◆ **Aim of the exercise**
Pick out every line in the records below that contains the string "kern", and copy each of those lines.

Extracted data entries:
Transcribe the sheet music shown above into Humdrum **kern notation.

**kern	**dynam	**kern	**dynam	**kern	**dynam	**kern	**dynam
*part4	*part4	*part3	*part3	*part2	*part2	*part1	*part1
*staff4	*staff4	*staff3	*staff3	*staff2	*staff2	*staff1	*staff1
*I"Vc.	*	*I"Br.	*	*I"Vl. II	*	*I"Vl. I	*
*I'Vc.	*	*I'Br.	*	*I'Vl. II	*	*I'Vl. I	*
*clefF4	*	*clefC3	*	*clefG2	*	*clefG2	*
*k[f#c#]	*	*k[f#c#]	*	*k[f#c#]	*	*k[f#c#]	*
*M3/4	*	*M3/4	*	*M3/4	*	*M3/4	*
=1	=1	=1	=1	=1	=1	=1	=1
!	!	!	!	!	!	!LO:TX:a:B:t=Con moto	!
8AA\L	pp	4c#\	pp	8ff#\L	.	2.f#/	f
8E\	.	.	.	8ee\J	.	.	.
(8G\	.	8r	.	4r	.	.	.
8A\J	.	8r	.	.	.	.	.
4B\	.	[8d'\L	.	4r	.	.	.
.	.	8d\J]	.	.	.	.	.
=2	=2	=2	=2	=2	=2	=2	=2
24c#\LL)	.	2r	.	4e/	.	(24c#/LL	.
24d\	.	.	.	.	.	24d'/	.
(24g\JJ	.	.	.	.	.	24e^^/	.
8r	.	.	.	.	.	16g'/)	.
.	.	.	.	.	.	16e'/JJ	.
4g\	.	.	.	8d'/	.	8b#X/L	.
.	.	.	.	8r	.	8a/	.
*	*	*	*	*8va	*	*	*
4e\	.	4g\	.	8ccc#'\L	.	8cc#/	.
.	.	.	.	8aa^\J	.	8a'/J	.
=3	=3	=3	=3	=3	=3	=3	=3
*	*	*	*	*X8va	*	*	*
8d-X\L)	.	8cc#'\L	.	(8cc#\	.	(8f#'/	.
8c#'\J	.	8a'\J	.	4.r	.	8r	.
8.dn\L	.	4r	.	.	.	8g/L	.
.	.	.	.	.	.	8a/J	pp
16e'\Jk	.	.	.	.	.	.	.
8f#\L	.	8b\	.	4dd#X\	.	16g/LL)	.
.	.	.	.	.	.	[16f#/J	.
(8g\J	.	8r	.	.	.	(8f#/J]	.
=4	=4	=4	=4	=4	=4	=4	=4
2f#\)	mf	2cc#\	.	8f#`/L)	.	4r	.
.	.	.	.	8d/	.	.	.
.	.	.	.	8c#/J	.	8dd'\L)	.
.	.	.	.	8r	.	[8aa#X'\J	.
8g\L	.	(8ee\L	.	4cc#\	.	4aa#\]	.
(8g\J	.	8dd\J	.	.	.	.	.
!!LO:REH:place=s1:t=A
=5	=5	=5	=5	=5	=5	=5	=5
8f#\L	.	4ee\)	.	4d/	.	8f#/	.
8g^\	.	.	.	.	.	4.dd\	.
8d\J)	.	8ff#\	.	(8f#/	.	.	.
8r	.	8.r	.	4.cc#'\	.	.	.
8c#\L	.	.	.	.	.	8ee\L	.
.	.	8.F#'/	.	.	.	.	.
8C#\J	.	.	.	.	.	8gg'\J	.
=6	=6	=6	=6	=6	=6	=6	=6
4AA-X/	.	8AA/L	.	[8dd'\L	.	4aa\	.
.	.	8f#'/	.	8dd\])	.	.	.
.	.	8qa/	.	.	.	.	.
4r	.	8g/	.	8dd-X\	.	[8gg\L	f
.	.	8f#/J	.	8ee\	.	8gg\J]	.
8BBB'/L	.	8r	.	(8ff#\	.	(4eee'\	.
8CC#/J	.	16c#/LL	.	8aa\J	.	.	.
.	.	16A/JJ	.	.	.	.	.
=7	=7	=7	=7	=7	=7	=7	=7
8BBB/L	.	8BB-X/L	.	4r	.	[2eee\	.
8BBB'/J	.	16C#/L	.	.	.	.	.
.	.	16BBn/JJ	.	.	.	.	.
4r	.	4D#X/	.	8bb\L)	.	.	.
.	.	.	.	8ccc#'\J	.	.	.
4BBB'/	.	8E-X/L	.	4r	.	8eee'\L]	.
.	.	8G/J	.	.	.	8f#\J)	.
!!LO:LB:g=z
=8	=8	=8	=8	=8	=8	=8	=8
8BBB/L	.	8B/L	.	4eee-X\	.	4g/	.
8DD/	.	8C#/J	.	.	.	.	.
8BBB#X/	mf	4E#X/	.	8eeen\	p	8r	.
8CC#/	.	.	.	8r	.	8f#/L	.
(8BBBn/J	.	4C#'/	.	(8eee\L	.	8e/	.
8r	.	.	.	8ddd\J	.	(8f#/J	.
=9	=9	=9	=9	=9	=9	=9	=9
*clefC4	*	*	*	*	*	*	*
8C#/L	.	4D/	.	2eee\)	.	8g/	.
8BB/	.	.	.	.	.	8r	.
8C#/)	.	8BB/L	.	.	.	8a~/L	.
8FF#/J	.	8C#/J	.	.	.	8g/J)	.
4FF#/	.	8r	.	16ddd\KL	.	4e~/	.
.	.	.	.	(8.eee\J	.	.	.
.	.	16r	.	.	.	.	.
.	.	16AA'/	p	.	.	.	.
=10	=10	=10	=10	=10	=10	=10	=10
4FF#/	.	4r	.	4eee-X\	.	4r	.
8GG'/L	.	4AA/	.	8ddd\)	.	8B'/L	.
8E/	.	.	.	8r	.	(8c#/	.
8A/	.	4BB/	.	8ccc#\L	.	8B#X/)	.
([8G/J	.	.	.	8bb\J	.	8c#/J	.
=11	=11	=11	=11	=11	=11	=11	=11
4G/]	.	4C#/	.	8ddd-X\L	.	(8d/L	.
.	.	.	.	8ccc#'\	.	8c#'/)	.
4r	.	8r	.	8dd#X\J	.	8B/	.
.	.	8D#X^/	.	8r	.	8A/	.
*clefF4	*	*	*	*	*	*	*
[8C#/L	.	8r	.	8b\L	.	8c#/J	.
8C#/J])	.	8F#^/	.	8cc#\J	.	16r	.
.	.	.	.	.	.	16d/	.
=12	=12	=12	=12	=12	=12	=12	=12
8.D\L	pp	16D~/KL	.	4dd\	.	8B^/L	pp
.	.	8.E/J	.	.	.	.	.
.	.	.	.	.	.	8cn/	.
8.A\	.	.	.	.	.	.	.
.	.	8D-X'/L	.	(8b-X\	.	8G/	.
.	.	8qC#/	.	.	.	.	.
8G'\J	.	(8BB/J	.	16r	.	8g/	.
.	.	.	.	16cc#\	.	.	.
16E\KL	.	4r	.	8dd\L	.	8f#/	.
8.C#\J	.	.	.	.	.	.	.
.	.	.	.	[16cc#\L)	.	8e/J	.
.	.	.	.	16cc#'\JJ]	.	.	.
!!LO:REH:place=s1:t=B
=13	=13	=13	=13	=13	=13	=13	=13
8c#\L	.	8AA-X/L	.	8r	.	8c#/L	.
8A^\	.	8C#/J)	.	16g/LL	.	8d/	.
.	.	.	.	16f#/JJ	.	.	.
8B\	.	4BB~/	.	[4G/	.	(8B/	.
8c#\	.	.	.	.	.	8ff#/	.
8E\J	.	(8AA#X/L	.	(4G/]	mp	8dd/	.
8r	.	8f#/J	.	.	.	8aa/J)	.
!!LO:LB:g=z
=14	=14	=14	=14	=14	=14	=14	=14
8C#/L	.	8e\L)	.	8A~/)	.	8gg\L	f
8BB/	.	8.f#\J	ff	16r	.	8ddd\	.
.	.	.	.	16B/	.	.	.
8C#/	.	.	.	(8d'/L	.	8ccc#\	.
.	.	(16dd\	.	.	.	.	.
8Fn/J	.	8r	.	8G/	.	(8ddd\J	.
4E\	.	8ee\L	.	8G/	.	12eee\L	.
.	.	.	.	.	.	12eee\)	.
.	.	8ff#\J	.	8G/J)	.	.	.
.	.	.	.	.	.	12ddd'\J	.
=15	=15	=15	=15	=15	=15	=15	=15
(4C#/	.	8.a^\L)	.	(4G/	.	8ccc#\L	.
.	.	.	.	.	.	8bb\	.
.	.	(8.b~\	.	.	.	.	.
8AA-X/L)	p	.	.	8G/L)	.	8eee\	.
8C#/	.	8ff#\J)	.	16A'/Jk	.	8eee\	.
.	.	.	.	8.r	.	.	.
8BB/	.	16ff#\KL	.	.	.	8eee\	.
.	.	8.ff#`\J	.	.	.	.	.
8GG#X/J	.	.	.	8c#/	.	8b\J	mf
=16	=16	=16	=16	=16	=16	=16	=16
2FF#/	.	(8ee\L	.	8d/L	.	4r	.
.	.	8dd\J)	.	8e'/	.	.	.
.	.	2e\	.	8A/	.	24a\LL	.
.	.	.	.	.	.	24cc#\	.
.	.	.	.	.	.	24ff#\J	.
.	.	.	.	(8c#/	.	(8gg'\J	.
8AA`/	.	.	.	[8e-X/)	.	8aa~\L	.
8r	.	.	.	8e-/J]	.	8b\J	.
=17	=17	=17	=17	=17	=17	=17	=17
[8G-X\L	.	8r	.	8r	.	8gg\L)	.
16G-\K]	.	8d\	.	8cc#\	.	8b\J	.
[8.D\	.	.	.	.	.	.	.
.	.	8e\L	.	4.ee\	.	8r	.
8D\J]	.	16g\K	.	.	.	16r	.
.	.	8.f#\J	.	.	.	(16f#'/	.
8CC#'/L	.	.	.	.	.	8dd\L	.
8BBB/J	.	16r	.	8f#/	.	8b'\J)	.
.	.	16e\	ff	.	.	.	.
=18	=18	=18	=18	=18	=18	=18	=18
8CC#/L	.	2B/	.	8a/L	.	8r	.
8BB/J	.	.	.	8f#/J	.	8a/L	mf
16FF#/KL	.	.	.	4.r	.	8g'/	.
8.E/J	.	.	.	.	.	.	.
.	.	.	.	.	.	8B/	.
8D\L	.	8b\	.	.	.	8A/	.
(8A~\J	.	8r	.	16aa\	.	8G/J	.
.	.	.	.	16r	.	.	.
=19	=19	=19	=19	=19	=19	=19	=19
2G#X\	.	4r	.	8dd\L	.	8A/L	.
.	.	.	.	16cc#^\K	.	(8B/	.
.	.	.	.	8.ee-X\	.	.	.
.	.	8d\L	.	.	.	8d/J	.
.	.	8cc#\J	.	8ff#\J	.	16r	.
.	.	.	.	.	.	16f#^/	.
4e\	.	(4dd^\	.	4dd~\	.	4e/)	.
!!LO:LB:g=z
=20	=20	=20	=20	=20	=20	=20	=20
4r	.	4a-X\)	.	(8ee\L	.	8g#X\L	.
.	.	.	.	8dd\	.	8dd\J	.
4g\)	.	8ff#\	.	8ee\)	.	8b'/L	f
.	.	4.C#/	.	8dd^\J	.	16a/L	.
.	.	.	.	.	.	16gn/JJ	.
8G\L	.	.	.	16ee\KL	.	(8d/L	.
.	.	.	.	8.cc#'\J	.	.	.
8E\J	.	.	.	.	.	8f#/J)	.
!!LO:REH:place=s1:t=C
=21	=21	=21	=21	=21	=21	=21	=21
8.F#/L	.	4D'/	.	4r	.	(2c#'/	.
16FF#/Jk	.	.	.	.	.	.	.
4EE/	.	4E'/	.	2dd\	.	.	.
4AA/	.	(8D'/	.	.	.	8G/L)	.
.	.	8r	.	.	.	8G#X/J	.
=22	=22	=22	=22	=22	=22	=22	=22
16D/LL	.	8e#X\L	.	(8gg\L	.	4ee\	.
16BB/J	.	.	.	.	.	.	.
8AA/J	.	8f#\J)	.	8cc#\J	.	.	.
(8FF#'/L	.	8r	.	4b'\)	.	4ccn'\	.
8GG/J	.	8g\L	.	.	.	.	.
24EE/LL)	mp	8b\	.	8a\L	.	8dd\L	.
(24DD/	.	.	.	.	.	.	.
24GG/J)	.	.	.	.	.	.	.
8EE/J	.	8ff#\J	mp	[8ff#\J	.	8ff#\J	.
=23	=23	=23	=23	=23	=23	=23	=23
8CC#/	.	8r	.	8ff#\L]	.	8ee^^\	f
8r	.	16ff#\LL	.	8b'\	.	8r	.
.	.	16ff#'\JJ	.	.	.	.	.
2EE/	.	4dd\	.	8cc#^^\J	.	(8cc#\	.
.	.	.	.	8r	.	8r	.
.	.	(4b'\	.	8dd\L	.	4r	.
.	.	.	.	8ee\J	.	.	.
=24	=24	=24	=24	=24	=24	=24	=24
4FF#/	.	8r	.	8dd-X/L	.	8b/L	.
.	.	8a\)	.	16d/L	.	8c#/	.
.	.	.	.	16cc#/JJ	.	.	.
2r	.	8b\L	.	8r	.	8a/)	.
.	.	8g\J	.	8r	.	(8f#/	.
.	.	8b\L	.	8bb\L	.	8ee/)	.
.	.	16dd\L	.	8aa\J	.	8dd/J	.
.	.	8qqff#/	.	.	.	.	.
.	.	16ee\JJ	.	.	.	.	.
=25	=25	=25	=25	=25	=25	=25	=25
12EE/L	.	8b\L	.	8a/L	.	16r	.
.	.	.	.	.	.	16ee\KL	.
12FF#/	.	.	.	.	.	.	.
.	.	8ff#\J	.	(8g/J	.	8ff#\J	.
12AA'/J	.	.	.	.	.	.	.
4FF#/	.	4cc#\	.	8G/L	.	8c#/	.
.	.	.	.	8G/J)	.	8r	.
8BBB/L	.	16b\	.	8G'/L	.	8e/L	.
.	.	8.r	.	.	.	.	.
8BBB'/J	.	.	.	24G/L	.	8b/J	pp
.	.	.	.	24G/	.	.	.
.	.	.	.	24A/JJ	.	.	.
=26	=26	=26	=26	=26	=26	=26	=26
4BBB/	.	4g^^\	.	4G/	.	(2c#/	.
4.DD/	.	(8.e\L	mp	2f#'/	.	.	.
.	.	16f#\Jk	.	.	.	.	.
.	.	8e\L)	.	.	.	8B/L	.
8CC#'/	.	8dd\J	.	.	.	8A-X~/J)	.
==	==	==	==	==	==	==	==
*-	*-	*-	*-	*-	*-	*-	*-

◆ **Answer below**
Transcribe the sheet music shown above into Humdrum **kern notation.
**kern	**dynam	**kern	**dynam	**kern	**dynam	**kern	**dynam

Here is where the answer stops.